(Your objective) No pictures are to be included when the entries below are reproduced exactly.

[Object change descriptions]
◆ ◆ ◆

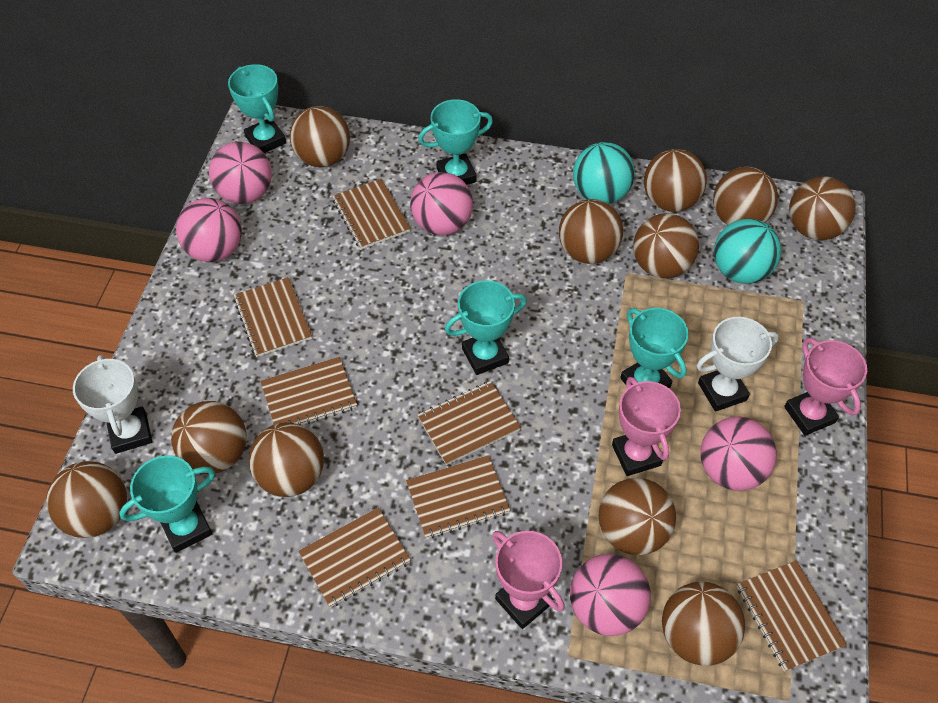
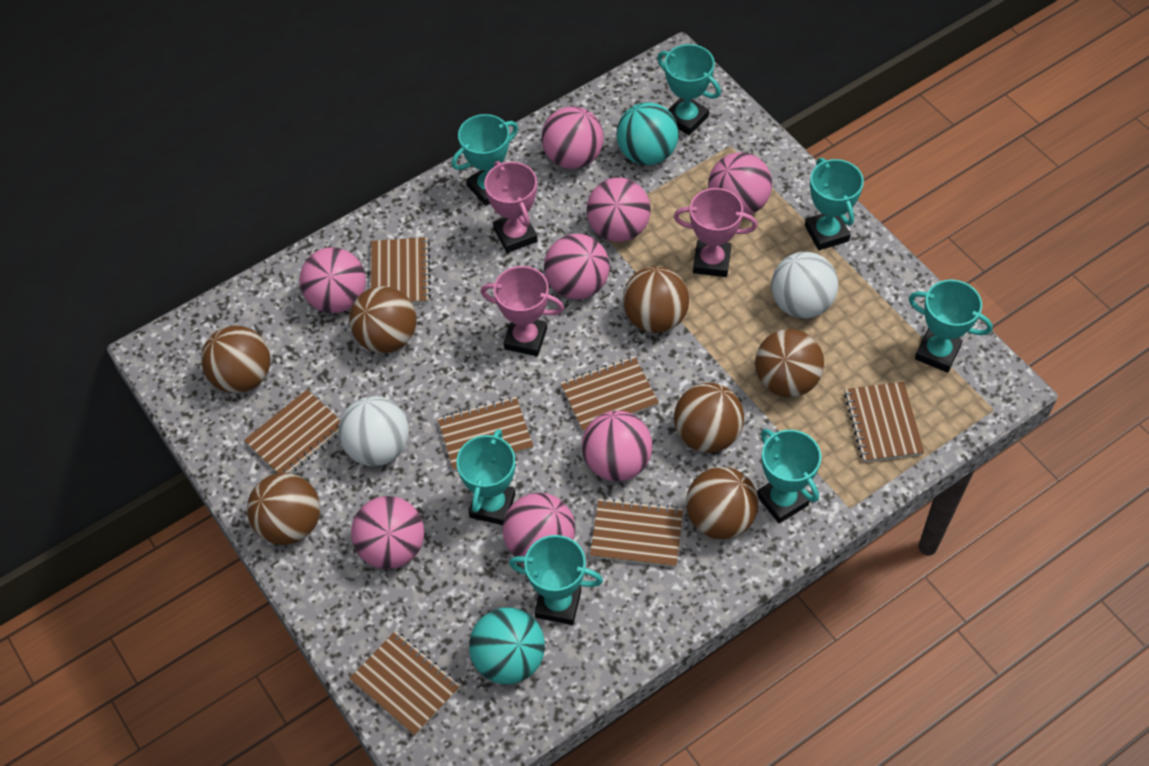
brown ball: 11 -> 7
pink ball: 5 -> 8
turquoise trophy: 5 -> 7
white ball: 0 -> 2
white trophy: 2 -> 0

◆ ◆ ◆

(Task output)
brown ball: 11 -> 7
pink ball: 5 -> 8
turquoise trophy: 5 -> 7
white ball: 0 -> 2
white trophy: 2 -> 0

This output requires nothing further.